**Assigned task**
Images are not part of the copy; write out the rest of the data exactly as given.

**Available data**
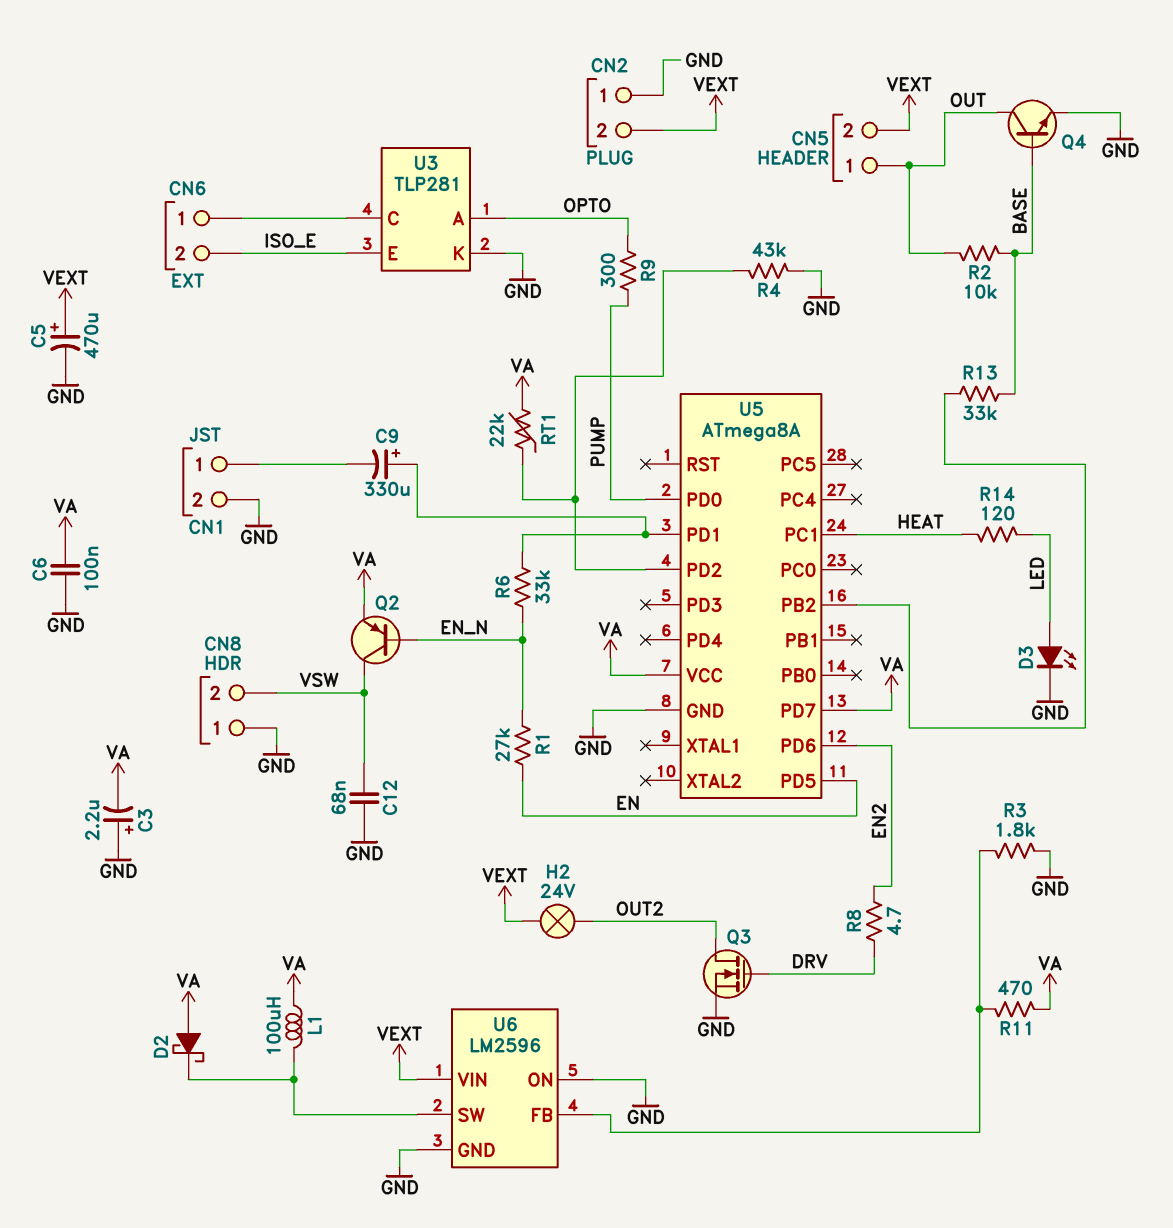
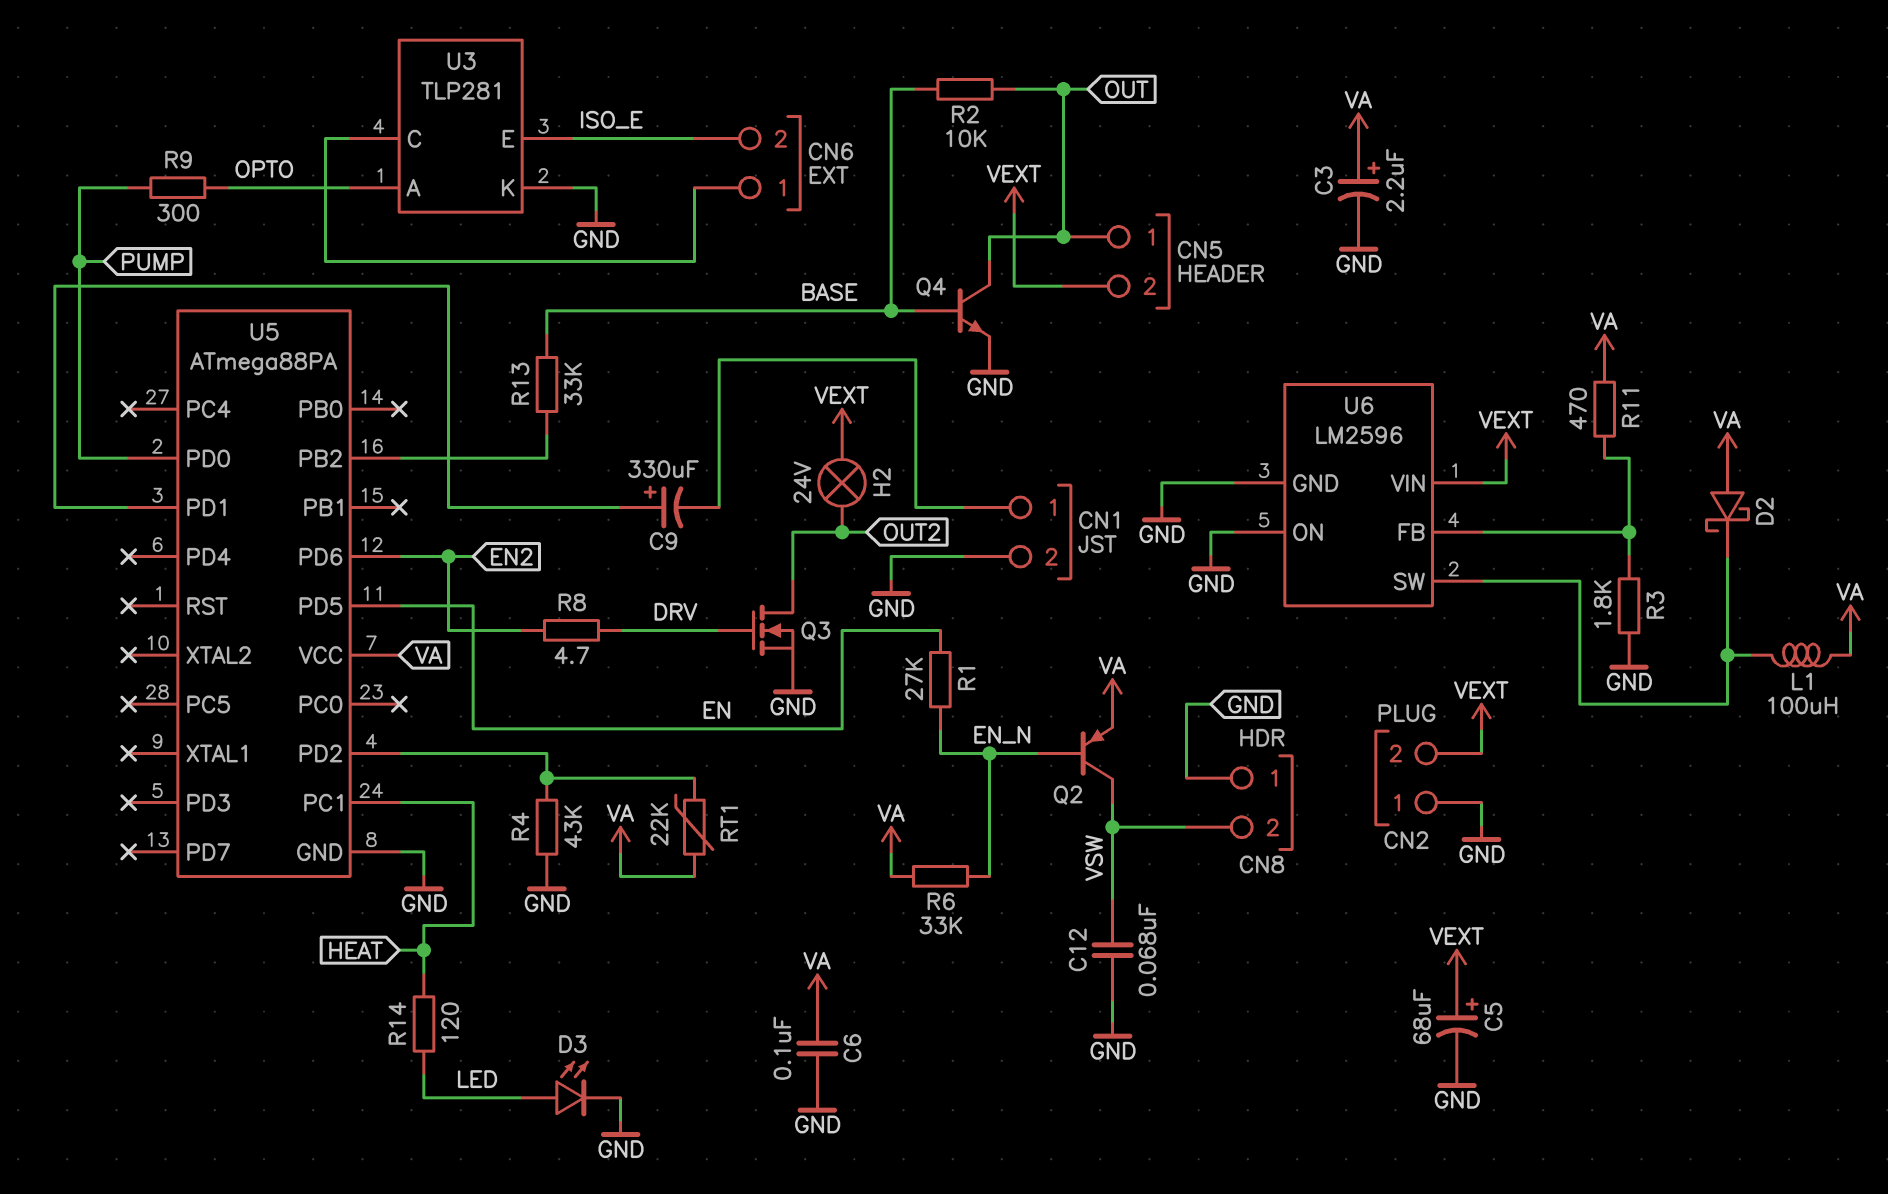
C3: 2.2uF (plus GND, minus VA) -> 2.2uF (plus VA, minus GND)
C5: 470uF (plus VEXT, minus GND) -> 68uF (plus VEXT, minus GND)
R6: 33k (EN_N, U5/PD1) -> 33k (EN_N, VA)
U5: ATmega8A -> ATmega88PA
U5 pin PD7: VA -> none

**Written response**
C3: 2.2uF (plus GND, minus VA) -> 2.2uF (plus VA, minus GND)
C5: 470uF (plus VEXT, minus GND) -> 68uF (plus VEXT, minus GND)
R6: 33k (EN_N, U5/PD1) -> 33k (EN_N, VA)
U5: ATmega8A -> ATmega88PA
U5 pin PD7: VA -> none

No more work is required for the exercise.